(ENTRIES SHOWN):
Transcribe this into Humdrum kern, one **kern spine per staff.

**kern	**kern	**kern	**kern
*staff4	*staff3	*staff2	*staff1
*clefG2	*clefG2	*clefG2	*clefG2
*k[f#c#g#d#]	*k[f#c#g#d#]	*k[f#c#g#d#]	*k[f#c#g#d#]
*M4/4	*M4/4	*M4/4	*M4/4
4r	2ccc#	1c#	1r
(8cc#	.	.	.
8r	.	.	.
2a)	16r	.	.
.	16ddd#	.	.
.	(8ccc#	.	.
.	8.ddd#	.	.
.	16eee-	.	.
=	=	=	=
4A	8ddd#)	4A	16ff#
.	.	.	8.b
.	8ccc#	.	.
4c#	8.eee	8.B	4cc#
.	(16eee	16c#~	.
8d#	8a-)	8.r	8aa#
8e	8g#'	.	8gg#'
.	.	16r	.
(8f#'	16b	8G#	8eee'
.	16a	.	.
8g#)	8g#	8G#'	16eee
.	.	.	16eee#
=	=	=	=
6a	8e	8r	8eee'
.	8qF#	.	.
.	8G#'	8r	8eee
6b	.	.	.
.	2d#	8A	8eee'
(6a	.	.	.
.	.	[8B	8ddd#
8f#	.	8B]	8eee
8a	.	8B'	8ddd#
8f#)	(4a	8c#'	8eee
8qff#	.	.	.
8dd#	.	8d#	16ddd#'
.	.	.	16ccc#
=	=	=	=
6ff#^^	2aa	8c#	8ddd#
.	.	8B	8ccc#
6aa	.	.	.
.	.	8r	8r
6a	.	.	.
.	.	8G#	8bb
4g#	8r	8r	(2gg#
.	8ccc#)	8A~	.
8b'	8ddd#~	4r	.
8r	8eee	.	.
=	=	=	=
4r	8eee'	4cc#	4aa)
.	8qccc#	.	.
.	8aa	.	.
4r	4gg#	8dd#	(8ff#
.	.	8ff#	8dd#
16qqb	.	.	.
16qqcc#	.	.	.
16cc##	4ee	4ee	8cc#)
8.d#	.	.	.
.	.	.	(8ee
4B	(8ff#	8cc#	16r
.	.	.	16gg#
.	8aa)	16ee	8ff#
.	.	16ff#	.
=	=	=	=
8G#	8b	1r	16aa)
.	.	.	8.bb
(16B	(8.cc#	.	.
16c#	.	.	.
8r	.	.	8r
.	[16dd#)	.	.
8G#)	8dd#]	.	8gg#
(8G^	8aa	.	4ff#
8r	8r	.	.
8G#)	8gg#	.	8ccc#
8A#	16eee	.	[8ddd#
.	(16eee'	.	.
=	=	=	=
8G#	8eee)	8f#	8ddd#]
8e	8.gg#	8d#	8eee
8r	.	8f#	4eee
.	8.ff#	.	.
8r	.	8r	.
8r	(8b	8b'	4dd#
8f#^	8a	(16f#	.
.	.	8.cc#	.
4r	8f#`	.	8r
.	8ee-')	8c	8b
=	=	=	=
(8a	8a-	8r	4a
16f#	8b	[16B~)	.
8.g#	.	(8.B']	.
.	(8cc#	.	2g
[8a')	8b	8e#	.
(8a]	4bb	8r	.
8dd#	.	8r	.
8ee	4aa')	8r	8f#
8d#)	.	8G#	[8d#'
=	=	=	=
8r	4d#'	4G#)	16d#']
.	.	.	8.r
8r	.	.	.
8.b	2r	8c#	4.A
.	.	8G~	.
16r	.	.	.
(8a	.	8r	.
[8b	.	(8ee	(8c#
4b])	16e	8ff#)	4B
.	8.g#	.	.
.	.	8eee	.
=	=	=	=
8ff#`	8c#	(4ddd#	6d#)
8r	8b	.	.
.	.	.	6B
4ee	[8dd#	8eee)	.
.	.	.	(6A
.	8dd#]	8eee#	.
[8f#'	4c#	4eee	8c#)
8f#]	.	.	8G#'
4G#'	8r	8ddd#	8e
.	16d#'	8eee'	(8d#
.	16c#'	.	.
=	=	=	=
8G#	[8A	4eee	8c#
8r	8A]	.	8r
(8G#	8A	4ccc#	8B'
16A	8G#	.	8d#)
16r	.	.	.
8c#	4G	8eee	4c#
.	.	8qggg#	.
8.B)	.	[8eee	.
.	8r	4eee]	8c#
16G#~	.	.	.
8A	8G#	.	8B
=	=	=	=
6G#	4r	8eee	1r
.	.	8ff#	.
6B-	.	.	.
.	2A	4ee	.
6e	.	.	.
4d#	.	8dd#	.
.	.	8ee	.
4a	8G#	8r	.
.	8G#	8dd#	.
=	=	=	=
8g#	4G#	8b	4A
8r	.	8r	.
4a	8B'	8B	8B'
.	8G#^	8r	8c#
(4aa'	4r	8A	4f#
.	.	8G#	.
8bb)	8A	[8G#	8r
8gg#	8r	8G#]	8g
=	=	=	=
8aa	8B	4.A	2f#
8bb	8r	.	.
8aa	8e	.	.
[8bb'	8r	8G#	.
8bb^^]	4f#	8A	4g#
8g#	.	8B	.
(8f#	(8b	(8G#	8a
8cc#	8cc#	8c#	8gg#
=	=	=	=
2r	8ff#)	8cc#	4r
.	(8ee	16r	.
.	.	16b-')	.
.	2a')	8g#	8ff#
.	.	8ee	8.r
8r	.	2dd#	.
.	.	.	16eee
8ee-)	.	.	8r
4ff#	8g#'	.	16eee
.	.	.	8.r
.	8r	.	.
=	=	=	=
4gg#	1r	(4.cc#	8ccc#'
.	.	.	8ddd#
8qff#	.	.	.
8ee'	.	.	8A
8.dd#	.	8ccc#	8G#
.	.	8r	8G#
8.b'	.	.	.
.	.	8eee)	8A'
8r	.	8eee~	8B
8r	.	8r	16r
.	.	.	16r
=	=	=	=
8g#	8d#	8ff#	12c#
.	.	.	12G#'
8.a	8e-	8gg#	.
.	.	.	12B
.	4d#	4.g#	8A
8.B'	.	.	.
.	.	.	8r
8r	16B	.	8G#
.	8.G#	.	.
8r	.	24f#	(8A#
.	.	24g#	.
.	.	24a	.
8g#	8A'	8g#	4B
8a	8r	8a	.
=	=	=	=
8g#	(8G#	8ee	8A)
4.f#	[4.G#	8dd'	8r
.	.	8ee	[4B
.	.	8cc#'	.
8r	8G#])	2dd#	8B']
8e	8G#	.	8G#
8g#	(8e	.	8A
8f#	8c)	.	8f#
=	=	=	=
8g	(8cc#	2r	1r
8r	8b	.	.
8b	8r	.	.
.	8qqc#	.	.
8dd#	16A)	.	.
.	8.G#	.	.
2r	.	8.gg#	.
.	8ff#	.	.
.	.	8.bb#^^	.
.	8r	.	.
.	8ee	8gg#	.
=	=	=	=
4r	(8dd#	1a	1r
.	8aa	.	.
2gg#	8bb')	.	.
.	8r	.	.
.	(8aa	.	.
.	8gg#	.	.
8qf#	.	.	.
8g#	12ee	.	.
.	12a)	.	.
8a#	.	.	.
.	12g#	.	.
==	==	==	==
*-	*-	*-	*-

(EXERCISE TASK):
Show every line of the material above that contains the string "kern", copying each of those lines in full.

(EXERCISE ANSWER):
Transcribe this into Humdrum kern, one **kern spine per staff.
**kern	**kern	**kern	**kern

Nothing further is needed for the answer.